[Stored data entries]
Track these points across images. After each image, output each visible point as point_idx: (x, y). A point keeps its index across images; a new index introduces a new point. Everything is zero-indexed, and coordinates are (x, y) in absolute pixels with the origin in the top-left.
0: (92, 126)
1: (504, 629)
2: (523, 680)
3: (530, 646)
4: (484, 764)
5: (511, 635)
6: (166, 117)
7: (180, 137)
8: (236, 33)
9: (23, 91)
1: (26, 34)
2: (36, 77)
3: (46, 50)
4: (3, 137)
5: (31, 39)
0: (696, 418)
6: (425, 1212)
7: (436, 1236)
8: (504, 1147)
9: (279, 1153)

- Stated goal:
Please rewrite all the entries above, changing "top-left" to "upper-left" and leaving everything else untouched.

- Exercise response:
Track these points across images. After each image, output each visible point as point_idx: (x, y). A point keeps its index across images; a new index introduces a new point. Everything is zero-indexed, and coordinates are (x, y) in absolute pixels with the origin in the upper-left.
0: (92, 126)
1: (504, 629)
2: (523, 680)
3: (530, 646)
4: (484, 764)
5: (511, 635)
6: (166, 117)
7: (180, 137)
8: (236, 33)
9: (23, 91)
1: (26, 34)
2: (36, 77)
3: (46, 50)
4: (3, 137)
5: (31, 39)
0: (696, 418)
6: (425, 1212)
7: (436, 1236)
8: (504, 1147)
9: (279, 1153)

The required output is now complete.